»»
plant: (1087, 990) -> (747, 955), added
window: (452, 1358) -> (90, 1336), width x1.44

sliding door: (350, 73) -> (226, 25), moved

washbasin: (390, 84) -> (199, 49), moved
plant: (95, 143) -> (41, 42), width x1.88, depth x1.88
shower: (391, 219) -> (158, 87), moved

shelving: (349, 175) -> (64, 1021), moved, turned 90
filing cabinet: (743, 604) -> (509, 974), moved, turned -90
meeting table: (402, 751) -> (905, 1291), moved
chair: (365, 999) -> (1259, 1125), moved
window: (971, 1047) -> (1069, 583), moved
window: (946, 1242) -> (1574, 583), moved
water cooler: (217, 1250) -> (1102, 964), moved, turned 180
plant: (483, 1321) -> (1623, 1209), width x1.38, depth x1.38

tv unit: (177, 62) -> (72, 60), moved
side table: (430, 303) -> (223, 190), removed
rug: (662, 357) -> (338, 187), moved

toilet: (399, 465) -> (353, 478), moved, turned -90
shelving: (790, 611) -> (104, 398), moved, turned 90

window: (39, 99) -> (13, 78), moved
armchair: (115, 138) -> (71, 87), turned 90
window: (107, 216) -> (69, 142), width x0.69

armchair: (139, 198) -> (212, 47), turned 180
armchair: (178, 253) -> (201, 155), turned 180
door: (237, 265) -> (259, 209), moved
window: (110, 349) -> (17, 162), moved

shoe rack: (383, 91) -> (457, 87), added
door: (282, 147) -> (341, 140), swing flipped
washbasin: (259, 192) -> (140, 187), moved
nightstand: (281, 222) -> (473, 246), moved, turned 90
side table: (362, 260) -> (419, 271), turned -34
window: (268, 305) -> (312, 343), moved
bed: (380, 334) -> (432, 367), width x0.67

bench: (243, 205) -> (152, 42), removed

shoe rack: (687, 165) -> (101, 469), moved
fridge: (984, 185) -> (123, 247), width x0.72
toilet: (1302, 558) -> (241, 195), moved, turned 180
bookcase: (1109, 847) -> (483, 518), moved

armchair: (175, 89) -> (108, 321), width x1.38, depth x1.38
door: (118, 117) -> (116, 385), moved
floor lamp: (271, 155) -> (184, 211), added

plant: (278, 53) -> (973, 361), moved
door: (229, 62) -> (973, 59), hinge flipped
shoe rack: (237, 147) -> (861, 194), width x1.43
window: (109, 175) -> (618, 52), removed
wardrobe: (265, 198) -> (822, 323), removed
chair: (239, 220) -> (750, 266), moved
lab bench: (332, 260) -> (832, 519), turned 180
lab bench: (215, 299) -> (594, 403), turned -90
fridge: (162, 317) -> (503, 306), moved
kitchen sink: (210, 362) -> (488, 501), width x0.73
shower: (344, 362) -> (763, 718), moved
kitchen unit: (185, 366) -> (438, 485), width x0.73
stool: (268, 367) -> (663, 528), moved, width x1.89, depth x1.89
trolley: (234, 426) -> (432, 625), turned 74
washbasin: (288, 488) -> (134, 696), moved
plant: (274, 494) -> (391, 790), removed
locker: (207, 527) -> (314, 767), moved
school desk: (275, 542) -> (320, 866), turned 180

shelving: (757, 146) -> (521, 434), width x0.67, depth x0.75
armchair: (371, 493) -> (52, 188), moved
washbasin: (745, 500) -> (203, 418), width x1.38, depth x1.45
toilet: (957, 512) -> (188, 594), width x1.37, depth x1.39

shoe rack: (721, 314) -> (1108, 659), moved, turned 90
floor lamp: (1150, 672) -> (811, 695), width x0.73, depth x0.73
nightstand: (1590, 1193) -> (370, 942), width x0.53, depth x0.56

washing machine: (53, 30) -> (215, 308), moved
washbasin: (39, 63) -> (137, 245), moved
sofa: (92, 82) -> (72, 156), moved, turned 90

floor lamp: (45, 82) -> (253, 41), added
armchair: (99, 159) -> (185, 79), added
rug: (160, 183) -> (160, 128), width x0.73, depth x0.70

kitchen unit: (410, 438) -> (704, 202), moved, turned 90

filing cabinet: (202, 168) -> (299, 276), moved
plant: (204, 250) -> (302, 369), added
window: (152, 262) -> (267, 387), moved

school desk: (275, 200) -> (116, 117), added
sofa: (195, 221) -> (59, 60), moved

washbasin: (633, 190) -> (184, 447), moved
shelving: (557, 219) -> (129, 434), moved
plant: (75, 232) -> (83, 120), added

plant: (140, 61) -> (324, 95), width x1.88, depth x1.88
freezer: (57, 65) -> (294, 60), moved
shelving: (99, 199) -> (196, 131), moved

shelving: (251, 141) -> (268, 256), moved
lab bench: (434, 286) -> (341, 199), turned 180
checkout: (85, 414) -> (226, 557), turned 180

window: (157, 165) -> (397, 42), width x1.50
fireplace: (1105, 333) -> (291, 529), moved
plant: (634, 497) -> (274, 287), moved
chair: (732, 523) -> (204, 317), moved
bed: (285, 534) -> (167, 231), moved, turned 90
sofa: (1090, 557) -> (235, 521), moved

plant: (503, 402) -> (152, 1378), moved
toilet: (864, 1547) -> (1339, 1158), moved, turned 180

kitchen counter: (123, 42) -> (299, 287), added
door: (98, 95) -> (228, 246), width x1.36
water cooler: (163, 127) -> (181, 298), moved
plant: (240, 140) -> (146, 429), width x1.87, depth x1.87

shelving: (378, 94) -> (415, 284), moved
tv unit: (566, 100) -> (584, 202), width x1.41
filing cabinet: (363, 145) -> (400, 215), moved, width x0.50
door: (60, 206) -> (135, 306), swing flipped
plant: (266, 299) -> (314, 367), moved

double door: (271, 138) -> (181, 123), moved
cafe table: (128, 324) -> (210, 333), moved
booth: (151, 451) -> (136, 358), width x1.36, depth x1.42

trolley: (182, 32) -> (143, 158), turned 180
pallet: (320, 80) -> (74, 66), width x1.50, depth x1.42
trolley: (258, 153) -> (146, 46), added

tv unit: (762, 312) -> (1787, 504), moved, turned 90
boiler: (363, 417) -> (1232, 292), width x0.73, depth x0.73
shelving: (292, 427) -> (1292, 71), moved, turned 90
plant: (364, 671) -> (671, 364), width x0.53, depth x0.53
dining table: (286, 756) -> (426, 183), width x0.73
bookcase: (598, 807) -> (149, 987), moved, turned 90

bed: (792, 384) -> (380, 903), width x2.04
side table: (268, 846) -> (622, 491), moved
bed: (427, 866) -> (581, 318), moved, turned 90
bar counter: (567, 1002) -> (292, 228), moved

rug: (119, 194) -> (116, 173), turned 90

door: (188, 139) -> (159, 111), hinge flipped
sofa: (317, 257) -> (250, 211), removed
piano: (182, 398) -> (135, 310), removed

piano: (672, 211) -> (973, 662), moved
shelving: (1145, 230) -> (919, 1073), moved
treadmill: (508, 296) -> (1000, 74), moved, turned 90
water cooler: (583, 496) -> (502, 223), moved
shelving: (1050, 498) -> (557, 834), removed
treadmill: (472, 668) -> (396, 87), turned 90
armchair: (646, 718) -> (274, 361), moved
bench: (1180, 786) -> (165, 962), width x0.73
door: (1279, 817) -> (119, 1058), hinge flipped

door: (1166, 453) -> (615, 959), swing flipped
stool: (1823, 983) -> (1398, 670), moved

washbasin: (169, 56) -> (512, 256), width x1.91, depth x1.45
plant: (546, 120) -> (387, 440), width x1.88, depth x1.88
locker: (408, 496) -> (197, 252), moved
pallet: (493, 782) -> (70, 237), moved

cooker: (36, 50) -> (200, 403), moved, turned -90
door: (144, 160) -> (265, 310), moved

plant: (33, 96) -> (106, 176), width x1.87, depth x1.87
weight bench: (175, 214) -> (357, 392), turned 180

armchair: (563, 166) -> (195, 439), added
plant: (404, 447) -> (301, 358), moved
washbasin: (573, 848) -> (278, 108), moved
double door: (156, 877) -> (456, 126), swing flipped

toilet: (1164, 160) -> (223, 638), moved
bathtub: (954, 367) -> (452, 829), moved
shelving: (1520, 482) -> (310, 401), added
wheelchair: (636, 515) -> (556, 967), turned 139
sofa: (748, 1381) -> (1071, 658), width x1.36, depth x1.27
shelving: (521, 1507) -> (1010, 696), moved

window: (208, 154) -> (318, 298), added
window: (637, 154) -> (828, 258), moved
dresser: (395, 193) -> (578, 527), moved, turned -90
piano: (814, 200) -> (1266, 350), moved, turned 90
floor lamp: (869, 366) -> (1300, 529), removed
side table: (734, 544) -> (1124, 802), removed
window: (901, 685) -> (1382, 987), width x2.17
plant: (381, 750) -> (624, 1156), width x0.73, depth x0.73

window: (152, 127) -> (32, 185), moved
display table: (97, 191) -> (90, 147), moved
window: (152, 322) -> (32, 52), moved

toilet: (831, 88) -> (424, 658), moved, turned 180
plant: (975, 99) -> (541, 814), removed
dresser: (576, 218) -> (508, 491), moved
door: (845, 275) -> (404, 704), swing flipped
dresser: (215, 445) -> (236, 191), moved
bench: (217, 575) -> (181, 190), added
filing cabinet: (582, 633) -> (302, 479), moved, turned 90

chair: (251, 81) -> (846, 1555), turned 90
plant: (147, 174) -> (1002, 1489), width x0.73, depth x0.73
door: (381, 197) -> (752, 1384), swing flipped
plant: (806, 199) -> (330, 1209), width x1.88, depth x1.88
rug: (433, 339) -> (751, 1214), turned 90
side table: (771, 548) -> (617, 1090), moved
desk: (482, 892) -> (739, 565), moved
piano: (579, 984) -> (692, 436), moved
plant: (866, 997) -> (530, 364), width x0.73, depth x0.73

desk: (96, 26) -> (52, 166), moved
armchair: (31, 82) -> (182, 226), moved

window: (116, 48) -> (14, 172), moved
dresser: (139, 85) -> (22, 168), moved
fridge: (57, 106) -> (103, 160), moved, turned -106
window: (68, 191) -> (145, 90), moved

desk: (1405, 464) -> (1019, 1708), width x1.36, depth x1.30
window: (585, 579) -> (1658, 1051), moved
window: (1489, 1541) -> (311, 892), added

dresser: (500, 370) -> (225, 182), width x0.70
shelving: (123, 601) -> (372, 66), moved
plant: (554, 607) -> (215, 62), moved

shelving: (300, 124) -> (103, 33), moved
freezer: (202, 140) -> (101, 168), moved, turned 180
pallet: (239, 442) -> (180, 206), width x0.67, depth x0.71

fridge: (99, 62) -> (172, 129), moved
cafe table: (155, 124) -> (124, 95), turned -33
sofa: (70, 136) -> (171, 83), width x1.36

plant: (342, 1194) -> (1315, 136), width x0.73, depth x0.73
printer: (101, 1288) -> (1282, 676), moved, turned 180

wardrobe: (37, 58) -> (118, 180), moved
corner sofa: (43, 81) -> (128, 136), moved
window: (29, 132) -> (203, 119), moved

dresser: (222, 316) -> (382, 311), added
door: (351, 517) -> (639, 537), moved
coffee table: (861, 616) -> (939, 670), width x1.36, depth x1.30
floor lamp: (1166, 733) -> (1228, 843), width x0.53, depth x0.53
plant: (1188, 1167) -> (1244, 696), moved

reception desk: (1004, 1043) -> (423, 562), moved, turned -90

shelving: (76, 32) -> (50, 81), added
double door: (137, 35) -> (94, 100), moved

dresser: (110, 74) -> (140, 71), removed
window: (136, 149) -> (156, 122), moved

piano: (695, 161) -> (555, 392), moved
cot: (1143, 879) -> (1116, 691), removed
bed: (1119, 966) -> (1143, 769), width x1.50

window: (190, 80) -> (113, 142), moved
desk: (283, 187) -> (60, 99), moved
««
— WORK TO COMPLETE —
Write down again, exactly as given, only the lines above that fall from the line with "plant: (866, 997)" to the line with "window: (68, 191) -> (145, 90), moved", inclusive.

— SOLUTION BELOW —
plant: (866, 997) -> (530, 364), width x0.73, depth x0.73

desk: (96, 26) -> (52, 166), moved
armchair: (31, 82) -> (182, 226), moved

window: (116, 48) -> (14, 172), moved
dresser: (139, 85) -> (22, 168), moved
fridge: (57, 106) -> (103, 160), moved, turned -106
window: (68, 191) -> (145, 90), moved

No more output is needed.